**AIM OF THE EXERCISE:**
All records below are to be duplicated exactly, with every picture excluded.

**Colored object listings:**
━━━━━━━━━━━━━━━━━━━━━━━━━━━━━━
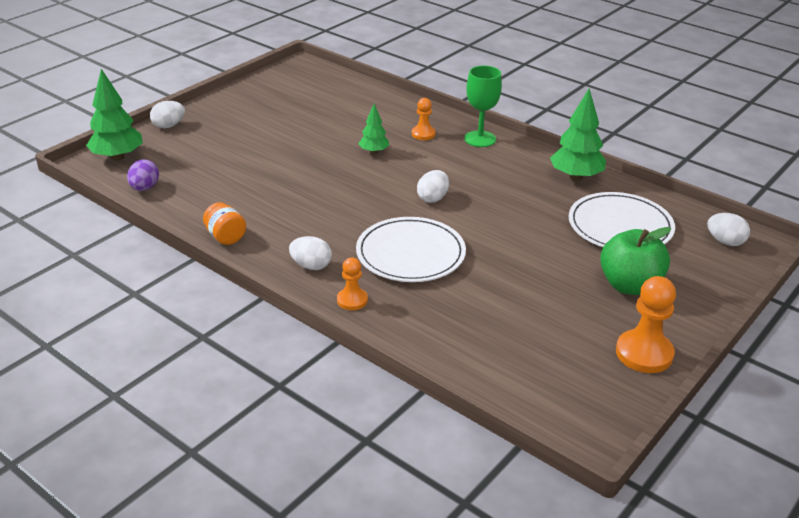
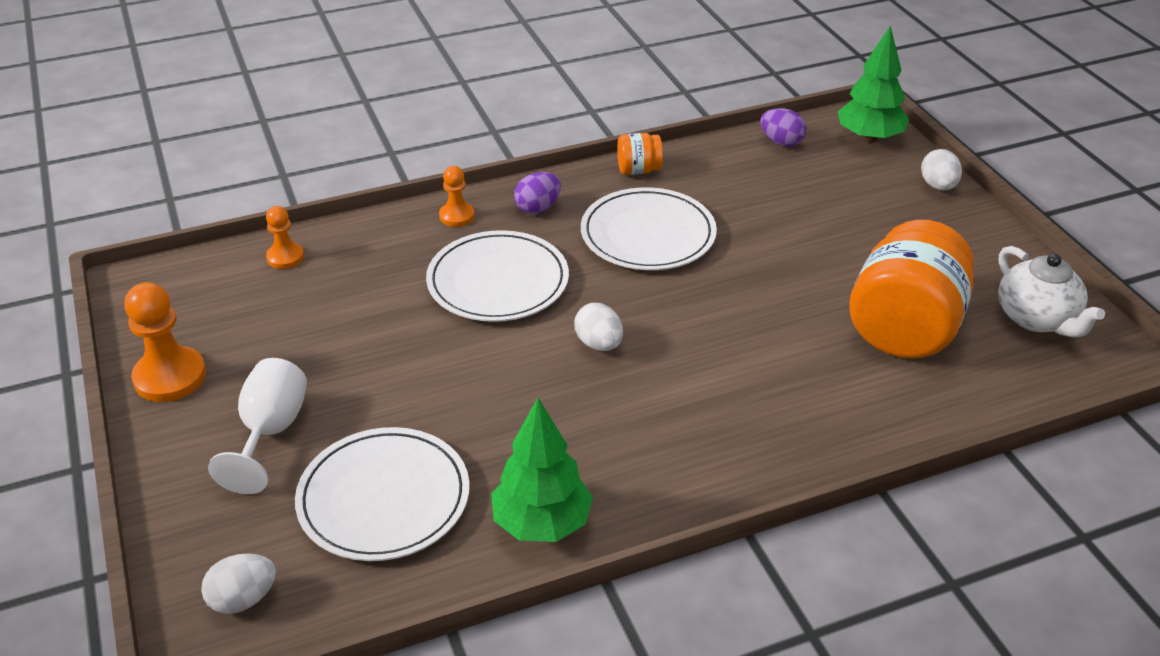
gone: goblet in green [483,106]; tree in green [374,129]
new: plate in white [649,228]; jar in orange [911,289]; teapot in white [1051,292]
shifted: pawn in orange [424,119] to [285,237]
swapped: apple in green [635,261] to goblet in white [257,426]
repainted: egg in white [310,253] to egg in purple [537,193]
━━━━━━━━━━━━━━━━━━━━━━━━━━━━━━
**EXERCISE OUTPUT:**
gone: goblet in green [483,106]; tree in green [374,129]
new: plate in white [649,228]; jar in orange [911,289]; teapot in white [1051,292]
shifted: pawn in orange [424,119] to [285,237]
swapped: apple in green [635,261] to goblet in white [257,426]
repainted: egg in white [310,253] to egg in purple [537,193]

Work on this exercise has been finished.